*** TASK MATERIAL Section Begins ***

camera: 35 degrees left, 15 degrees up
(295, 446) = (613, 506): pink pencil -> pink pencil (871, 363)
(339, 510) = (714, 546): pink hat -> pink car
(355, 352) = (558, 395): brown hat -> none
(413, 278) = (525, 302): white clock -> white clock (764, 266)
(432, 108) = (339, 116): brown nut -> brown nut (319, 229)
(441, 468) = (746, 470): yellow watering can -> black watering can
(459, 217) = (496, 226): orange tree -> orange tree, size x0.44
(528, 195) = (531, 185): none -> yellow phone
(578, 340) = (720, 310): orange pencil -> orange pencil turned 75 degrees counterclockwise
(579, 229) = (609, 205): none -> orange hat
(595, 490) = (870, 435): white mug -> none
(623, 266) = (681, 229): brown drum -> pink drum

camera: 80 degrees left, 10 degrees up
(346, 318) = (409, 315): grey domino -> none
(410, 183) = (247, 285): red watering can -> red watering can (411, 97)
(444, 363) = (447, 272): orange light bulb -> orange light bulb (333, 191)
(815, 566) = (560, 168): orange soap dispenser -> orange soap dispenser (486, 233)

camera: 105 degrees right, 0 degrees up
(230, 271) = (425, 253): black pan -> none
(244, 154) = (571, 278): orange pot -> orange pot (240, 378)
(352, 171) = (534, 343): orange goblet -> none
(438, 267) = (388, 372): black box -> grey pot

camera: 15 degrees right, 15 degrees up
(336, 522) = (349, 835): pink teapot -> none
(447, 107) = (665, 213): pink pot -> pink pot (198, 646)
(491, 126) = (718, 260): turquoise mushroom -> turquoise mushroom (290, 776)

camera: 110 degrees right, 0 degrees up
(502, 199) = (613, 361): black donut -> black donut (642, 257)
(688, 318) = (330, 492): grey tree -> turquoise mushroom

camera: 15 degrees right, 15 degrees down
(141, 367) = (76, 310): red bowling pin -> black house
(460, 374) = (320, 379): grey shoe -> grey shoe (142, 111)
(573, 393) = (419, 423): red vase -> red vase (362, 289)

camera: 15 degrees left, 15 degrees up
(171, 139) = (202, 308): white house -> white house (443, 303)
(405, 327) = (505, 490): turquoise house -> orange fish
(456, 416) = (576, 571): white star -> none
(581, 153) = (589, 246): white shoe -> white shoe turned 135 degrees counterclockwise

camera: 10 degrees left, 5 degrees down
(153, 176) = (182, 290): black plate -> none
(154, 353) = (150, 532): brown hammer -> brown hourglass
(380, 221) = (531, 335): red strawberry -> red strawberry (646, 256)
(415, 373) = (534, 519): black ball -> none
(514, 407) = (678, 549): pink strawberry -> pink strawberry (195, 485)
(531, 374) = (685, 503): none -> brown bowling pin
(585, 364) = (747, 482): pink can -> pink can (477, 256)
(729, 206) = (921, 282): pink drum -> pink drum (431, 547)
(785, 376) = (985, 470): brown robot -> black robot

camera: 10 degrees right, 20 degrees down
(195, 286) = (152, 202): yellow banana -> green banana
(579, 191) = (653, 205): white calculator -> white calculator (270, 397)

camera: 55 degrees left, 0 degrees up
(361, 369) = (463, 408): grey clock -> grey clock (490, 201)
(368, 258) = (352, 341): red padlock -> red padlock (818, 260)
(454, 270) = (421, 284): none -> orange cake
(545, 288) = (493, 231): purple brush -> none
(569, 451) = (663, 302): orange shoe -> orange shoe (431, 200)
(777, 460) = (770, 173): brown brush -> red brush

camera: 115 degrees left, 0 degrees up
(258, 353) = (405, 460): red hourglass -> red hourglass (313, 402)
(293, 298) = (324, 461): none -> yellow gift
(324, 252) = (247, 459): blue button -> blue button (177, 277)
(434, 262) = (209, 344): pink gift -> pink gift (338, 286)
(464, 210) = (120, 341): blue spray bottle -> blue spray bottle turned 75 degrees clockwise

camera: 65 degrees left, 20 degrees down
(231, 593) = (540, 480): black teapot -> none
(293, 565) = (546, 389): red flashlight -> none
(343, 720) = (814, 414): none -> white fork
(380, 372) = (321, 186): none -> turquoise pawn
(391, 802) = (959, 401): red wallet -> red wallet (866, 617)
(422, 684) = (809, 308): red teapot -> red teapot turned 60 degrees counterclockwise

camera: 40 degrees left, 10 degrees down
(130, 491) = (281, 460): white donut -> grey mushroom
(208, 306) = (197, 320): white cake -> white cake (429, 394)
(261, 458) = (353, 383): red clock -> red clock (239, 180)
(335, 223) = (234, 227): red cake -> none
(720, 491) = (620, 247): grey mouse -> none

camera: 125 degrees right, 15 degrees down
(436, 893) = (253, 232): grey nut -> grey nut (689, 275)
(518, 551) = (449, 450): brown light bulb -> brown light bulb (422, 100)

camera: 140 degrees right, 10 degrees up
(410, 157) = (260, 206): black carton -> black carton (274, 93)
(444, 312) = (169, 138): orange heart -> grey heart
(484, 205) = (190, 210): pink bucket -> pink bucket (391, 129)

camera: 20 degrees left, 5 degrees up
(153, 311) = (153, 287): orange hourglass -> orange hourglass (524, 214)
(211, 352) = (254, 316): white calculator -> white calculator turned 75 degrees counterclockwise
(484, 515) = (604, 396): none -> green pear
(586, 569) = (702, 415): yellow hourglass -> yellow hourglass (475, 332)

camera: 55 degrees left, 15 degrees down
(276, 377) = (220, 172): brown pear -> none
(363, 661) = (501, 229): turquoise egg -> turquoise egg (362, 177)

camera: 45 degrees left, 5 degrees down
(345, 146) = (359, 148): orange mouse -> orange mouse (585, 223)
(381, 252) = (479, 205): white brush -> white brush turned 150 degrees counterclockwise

*** TASK MATERIAL Section Ends ***

## AIM OF THE EXERCISE
Copy out all lines from the records where the word "brush" appears.

## SOLUTION
(545, 288) = (493, 231): purple brush -> none
(777, 460) = (770, 173): brown brush -> red brush
(381, 252) = (479, 205): white brush -> white brush turned 150 degrees counterclockwise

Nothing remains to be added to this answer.